◆ **TO DO**:
Within the records below is a range that opens at the line with "can in aqua" and closes at the line with "table fork in". Return that range word for word, both ends included, and only that range.

◆ **ENTRIES SHOWN**:
═══

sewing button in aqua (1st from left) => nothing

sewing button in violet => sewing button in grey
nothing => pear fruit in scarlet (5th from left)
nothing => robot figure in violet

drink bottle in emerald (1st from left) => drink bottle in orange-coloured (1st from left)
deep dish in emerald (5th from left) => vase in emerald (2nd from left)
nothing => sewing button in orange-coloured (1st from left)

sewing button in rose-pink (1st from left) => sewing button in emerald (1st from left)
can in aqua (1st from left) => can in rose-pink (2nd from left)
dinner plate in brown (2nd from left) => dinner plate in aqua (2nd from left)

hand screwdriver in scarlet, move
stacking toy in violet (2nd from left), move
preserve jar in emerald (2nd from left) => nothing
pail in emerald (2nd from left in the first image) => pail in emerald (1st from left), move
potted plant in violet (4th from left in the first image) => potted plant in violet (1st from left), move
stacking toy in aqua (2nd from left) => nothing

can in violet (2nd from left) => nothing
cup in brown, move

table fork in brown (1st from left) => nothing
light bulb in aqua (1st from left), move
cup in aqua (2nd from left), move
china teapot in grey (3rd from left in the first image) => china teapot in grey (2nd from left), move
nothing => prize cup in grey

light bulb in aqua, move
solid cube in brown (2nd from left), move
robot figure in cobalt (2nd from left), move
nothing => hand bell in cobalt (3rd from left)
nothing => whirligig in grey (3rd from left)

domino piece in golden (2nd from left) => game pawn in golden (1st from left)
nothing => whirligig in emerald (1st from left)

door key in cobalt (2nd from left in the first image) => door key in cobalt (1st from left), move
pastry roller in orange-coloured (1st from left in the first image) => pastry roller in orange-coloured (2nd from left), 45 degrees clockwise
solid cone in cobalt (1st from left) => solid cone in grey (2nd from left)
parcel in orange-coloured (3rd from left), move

═══

◆ **PROBLEM SOLUTION**:
can in aqua (1st from left) => can in rose-pink (2nd from left)
dinner plate in brown (2nd from left) => dinner plate in aqua (2nd from left)

hand screwdriver in scarlet, move
stacking toy in violet (2nd from left), move
preserve jar in emerald (2nd from left) => nothing
pail in emerald (2nd from left in the first image) => pail in emerald (1st from left), move
potted plant in violet (4th from left in the first image) => potted plant in violet (1st from left), move
stacking toy in aqua (2nd from left) => nothing

can in violet (2nd from left) => nothing
cup in brown, move

table fork in brown (1st from left) => nothing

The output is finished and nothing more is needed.